__WORK INSTRUCTION__. Print the line that contains "T3: PMOS BSS84", then every line after it until the entries end, exactly as they read; do not include pictures.

Collected data:
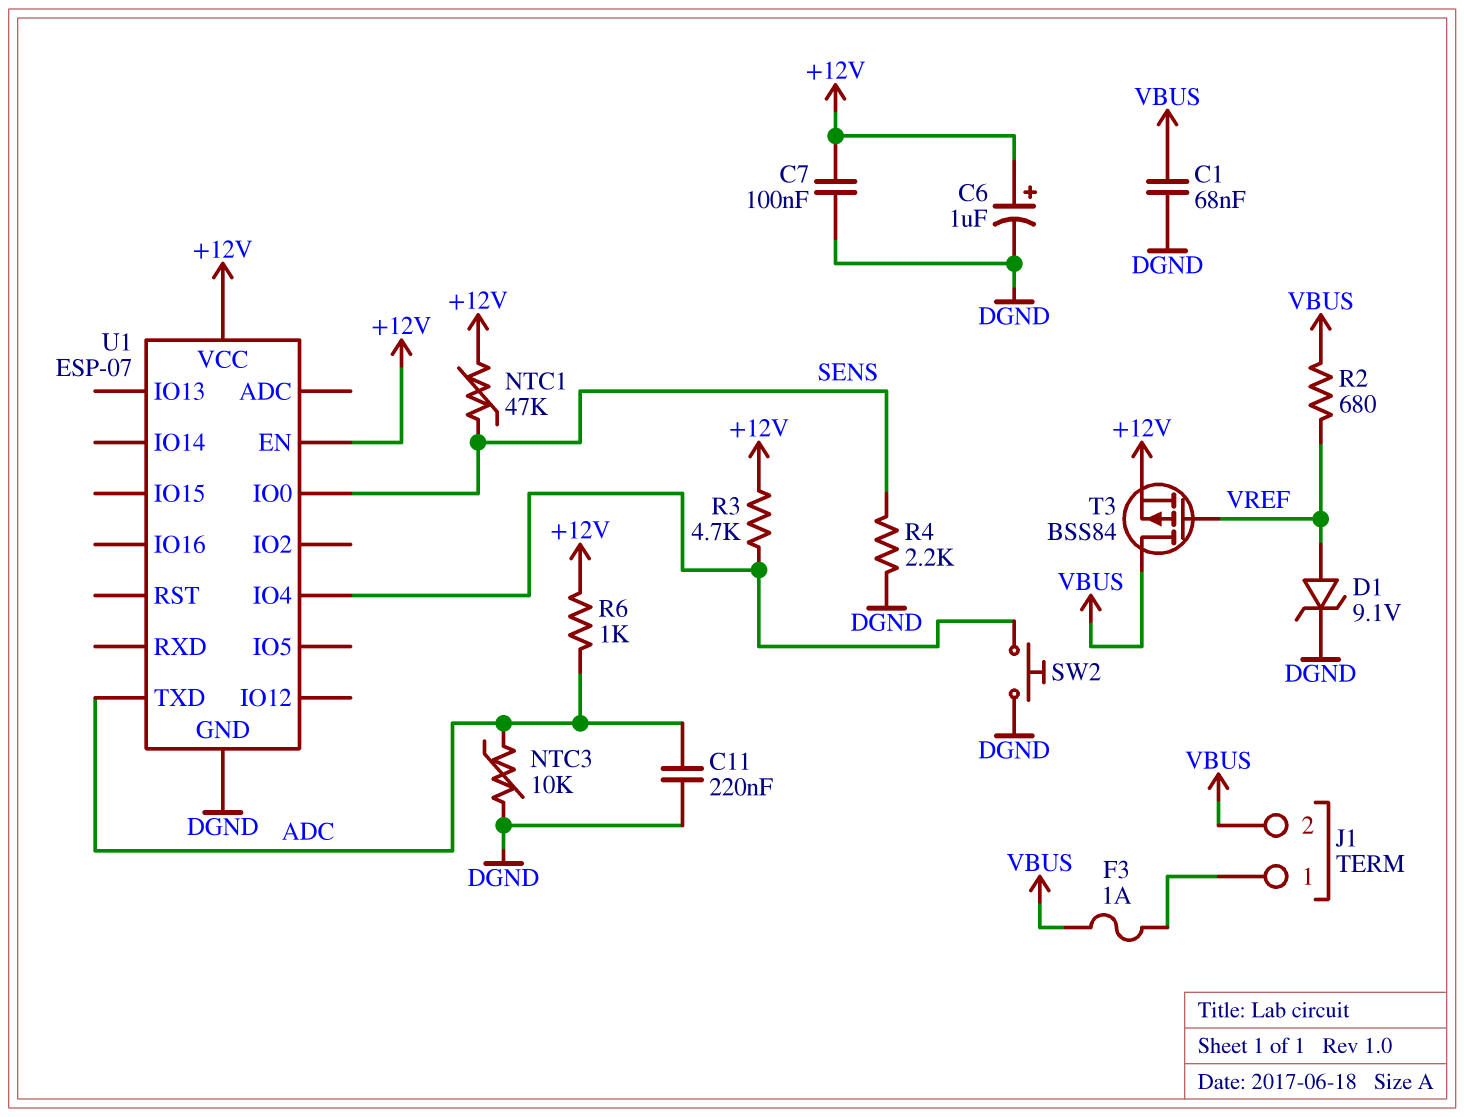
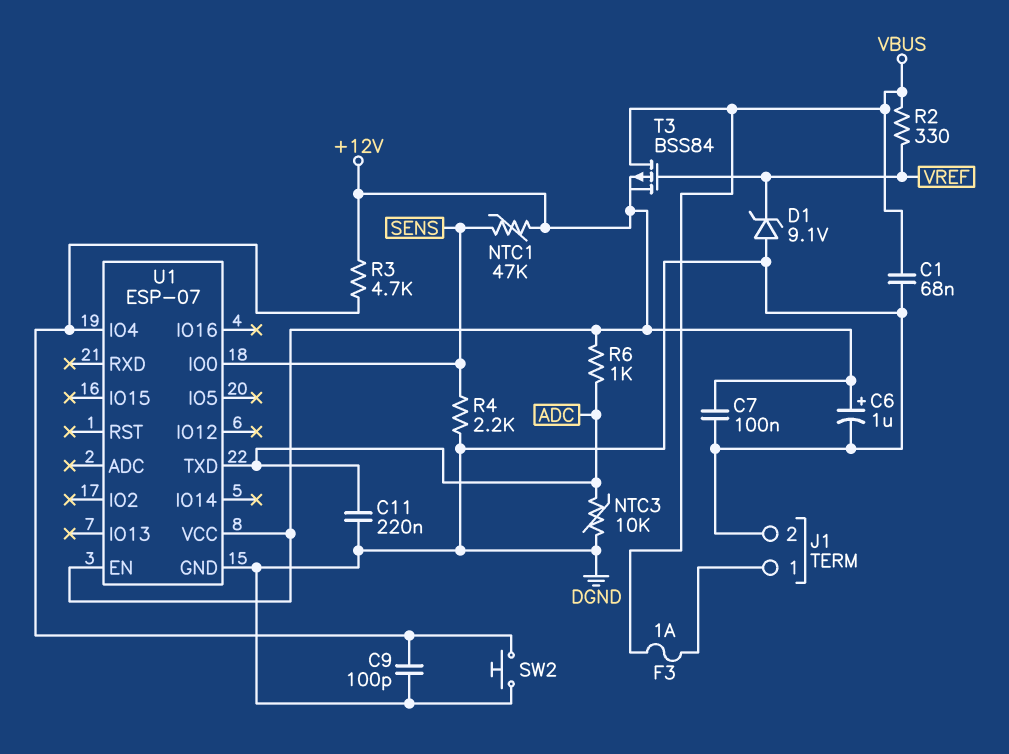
C9: none -> 100pF (DGND, U1/IO4)
D1: zener 9.1V (A VREF, K DGND) -> zener 9.1V (A DGND, K VREF)
J1 pin 2: VBUS -> DGND
R2: 680 (VBUS, VREF) -> 330 (VBUS, VREF)

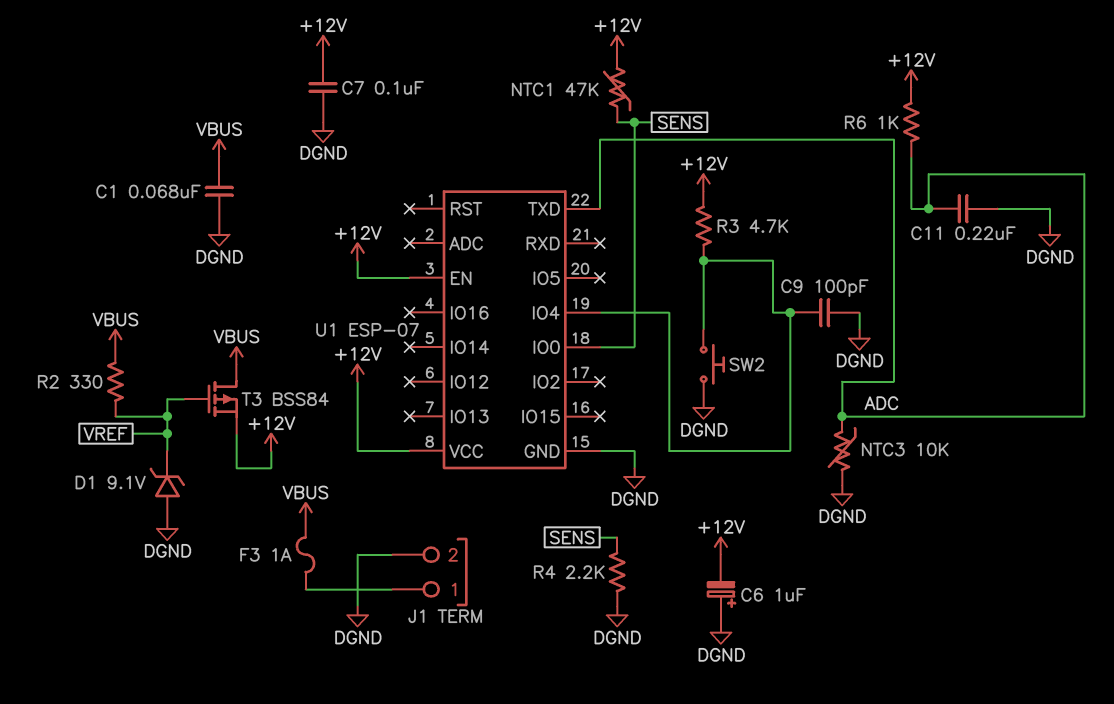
C6: 1uF (plus +12V, minus DGND) -> 1uF (plus DGND, minus +12V)

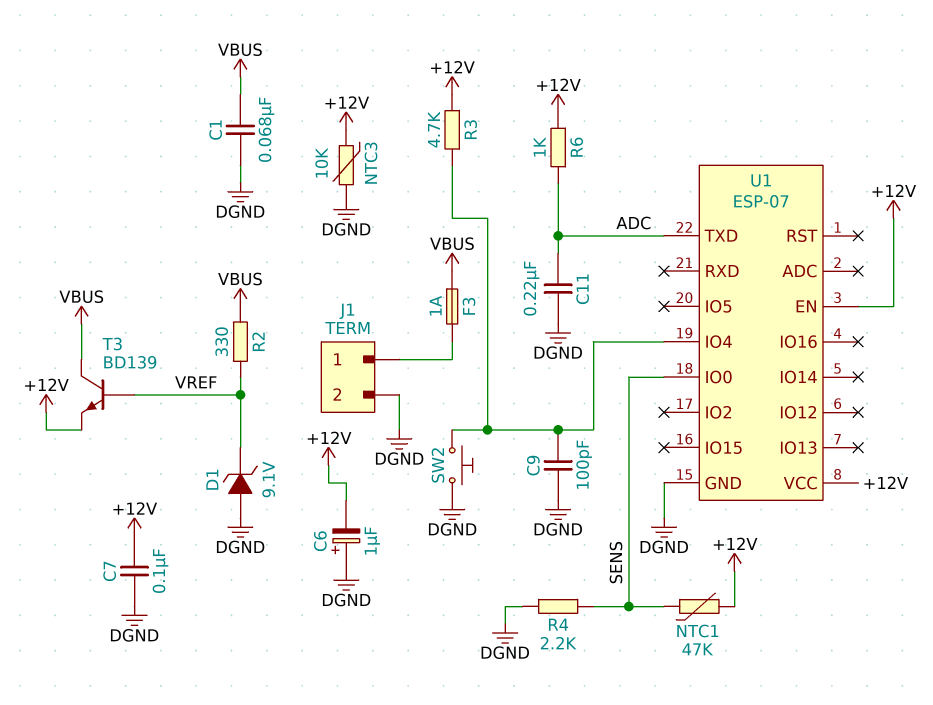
NTC3: 10k (ADC, DGND) -> 10k (+12V, DGND)
T3: PMOS BSS84 (G VREF, D VBUS, S +12V) -> NPN BD139 (B VREF, C VBUS, E +12V)

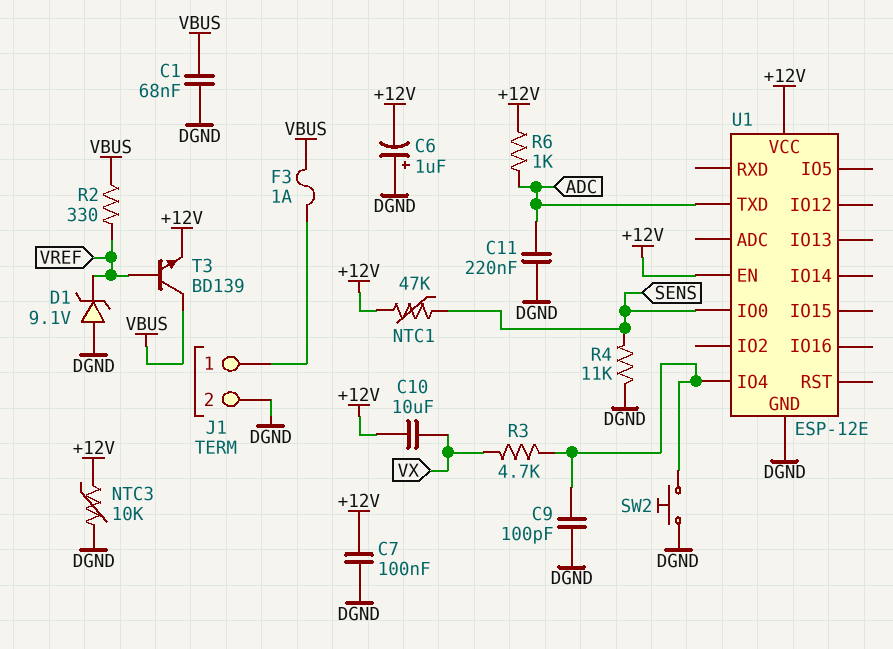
C10: none -> 10uF (+12V, VX)
R3: 4.7k (+12V, U1/IO4) -> 4.7k (U1/IO4, VX)
R4: 2.2k (DGND, SENS) -> 11k (DGND, SENS)
U1: ESP-07 -> ESP-12E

__RESULT BELOW__.
T3: PMOS BSS84 (G VREF, D VBUS, S +12V) -> NPN BD139 (B VREF, C VBUS, E +12V)

C10: none -> 10uF (+12V, VX)
R3: 4.7k (+12V, U1/IO4) -> 4.7k (U1/IO4, VX)
R4: 2.2k (DGND, SENS) -> 11k (DGND, SENS)
U1: ESP-07 -> ESP-12E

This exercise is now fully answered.